● Work instruction
Repeat the entries below exactly, pictures excluded.

● Aerial feature coordinate data
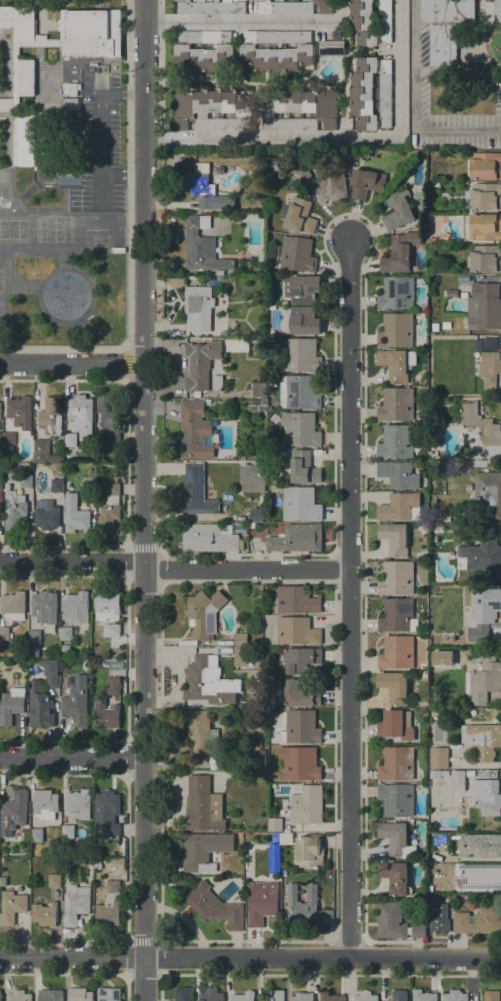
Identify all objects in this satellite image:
building: (212, 7)
building: (294, 7)
road: (238, 21)
building: (371, 22)
building: (450, 26)
building: (90, 33)
building: (237, 48)
building: (332, 48)
building: (204, 50)
building: (278, 51)
road: (160, 69)
building: (23, 77)
building: (71, 89)
building: (371, 93)
building: (71, 103)
building: (6, 105)
road: (414, 105)
building: (212, 109)
building: (299, 109)
road: (338, 138)
building: (485, 165)
building: (274, 167)
building: (303, 174)
building: (331, 180)
building: (366, 182)
building: (436, 183)
building: (203, 185)
building: (483, 196)
building: (398, 208)
building: (298, 216)
building: (482, 227)
road: (127, 236)
building: (427, 240)
building: (202, 246)
building: (399, 252)
building: (296, 254)
building: (261, 255)
building: (483, 258)
building: (219, 272)
building: (302, 288)
building: (451, 292)
building: (396, 293)
building: (484, 306)
building: (198, 307)
building: (305, 320)
building: (446, 325)
building: (435, 327)
building: (396, 330)
building: (478, 341)
building: (299, 353)
road: (71, 362)
building: (201, 363)
building: (396, 364)
building: (490, 368)
building: (215, 382)
building: (260, 389)
building: (299, 392)
building: (207, 401)
building: (397, 404)
building: (20, 413)
building: (52, 415)
building: (81, 415)
building: (109, 416)
building: (482, 427)
building: (302, 429)
building: (195, 431)
building: (9, 438)
building: (70, 439)
building: (396, 442)
building: (40, 450)
building: (474, 464)
building: (304, 468)
building: (399, 474)
building: (253, 477)
building: (26, 481)
building: (56, 485)
building: (0, 486)
building: (469, 487)
building: (87, 489)
building: (196, 491)
building: (489, 492)
road: (143, 500)
building: (300, 504)
building: (400, 507)
building: (14, 508)
building: (110, 509)
building: (46, 514)
building: (75, 515)
building: (256, 515)
building: (446, 516)
building: (186, 523)
building: (251, 524)
building: (210, 538)
building: (394, 538)
building: (297, 539)
building: (483, 550)
road: (72, 560)
road: (246, 569)
building: (396, 578)
road: (349, 597)
building: (297, 600)
building: (44, 605)
building: (13, 606)
building: (77, 607)
building: (108, 612)
building: (204, 613)
building: (483, 613)
building: (398, 616)
building: (252, 625)
building: (297, 631)
building: (4, 633)
building: (66, 633)
building: (34, 636)
building: (241, 639)
building: (66, 648)
building: (397, 652)
building: (240, 655)
building: (301, 659)
building: (86, 664)
building: (50, 672)
building: (483, 679)
building: (207, 681)
building: (236, 686)
building: (395, 687)
building: (113, 688)
building: (301, 693)
building: (77, 702)
building: (11, 705)
building: (40, 707)
building: (107, 714)
building: (396, 724)
building: (301, 727)
building: (201, 731)
building: (482, 739)
road: (71, 756)
building: (439, 758)
building: (258, 759)
building: (224, 763)
building: (300, 764)
building: (397, 764)
building: (434, 773)
building: (445, 774)
building: (458, 781)
building: (487, 796)
building: (396, 799)
building: (46, 804)
building: (79, 804)
building: (107, 804)
building: (203, 805)
building: (307, 805)
building: (13, 812)
building: (274, 823)
building: (113, 830)
building: (68, 831)
building: (36, 835)
building: (396, 838)
building: (286, 839)
building: (481, 846)
building: (202, 849)
building: (309, 851)
building: (275, 862)
building: (480, 875)
building: (395, 877)
building: (54, 880)
building: (431, 898)
building: (261, 902)
building: (75, 904)
building: (109, 905)
building: (306, 905)
building: (11, 906)
building: (214, 906)
building: (44, 914)
building: (437, 917)
building: (391, 920)
building: (479, 921)
building: (419, 930)
building: (442, 936)
road: (250, 957)
building: (80, 994)
building: (109, 994)
building: (183, 994)
building: (0, 995)
building: (50, 995)
building: (211, 995)
building: (276, 995)
building: (399, 995)
building: (455, 995)
building: (492, 995)
building: (18, 996)
building: (243, 996)
building: (330, 996)
building: (365, 996)
building: (423, 996)
building: (302, 997)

● Written response
Identify all objects in this satellite image:
building: (212, 7)
building: (294, 7)
road: (238, 21)
building: (371, 22)
building: (450, 26)
building: (90, 33)
building: (237, 48)
building: (332, 48)
building: (204, 50)
building: (278, 51)
road: (160, 69)
building: (23, 77)
building: (71, 89)
building: (371, 93)
building: (71, 103)
building: (6, 105)
road: (414, 105)
building: (212, 109)
building: (299, 109)
road: (338, 138)
building: (485, 165)
building: (274, 167)
building: (303, 174)
building: (331, 180)
building: (366, 182)
building: (436, 183)
building: (203, 185)
building: (483, 196)
building: (398, 208)
building: (298, 216)
building: (482, 227)
road: (127, 236)
building: (427, 240)
building: (202, 246)
building: (399, 252)
building: (296, 254)
building: (261, 255)
building: (483, 258)
building: (219, 272)
building: (302, 288)
building: (451, 292)
building: (396, 293)
building: (484, 306)
building: (198, 307)
building: (305, 320)
building: (446, 325)
building: (435, 327)
building: (396, 330)
building: (478, 341)
building: (299, 353)
road: (71, 362)
building: (201, 363)
building: (396, 364)
building: (490, 368)
building: (215, 382)
building: (260, 389)
building: (299, 392)
building: (207, 401)
building: (397, 404)
building: (20, 413)
building: (52, 415)
building: (81, 415)
building: (109, 416)
building: (482, 427)
building: (302, 429)
building: (195, 431)
building: (9, 438)
building: (70, 439)
building: (396, 442)
building: (40, 450)
building: (474, 464)
building: (304, 468)
building: (399, 474)
building: (253, 477)
building: (26, 481)
building: (56, 485)
building: (0, 486)
building: (469, 487)
building: (87, 489)
building: (196, 491)
building: (489, 492)
road: (143, 500)
building: (300, 504)
building: (400, 507)
building: (14, 508)
building: (110, 509)
building: (46, 514)
building: (75, 515)
building: (256, 515)
building: (446, 516)
building: (186, 523)
building: (251, 524)
building: (210, 538)
building: (394, 538)
building: (297, 539)
building: (483, 550)
road: (72, 560)
road: (246, 569)
building: (396, 578)
road: (349, 597)
building: (297, 600)
building: (44, 605)
building: (13, 606)
building: (77, 607)
building: (108, 612)
building: (204, 613)
building: (483, 613)
building: (398, 616)
building: (252, 625)
building: (297, 631)
building: (4, 633)
building: (66, 633)
building: (34, 636)
building: (241, 639)
building: (66, 648)
building: (397, 652)
building: (240, 655)
building: (301, 659)
building: (86, 664)
building: (50, 672)
building: (483, 679)
building: (207, 681)
building: (236, 686)
building: (395, 687)
building: (113, 688)
building: (301, 693)
building: (77, 702)
building: (11, 705)
building: (40, 707)
building: (107, 714)
building: (396, 724)
building: (301, 727)
building: (201, 731)
building: (482, 739)
road: (71, 756)
building: (439, 758)
building: (258, 759)
building: (224, 763)
building: (300, 764)
building: (397, 764)
building: (434, 773)
building: (445, 774)
building: (458, 781)
building: (487, 796)
building: (396, 799)
building: (46, 804)
building: (79, 804)
building: (107, 804)
building: (203, 805)
building: (307, 805)
building: (13, 812)
building: (274, 823)
building: (113, 830)
building: (68, 831)
building: (36, 835)
building: (396, 838)
building: (286, 839)
building: (481, 846)
building: (202, 849)
building: (309, 851)
building: (275, 862)
building: (480, 875)
building: (395, 877)
building: (54, 880)
building: (431, 898)
building: (261, 902)
building: (75, 904)
building: (109, 905)
building: (306, 905)
building: (11, 906)
building: (214, 906)
building: (44, 914)
building: (437, 917)
building: (391, 920)
building: (479, 921)
building: (419, 930)
building: (442, 936)
road: (250, 957)
building: (80, 994)
building: (109, 994)
building: (183, 994)
building: (0, 995)
building: (50, 995)
building: (211, 995)
building: (276, 995)
building: (399, 995)
building: (455, 995)
building: (492, 995)
building: (18, 996)
building: (243, 996)
building: (330, 996)
building: (365, 996)
building: (423, 996)
building: (302, 997)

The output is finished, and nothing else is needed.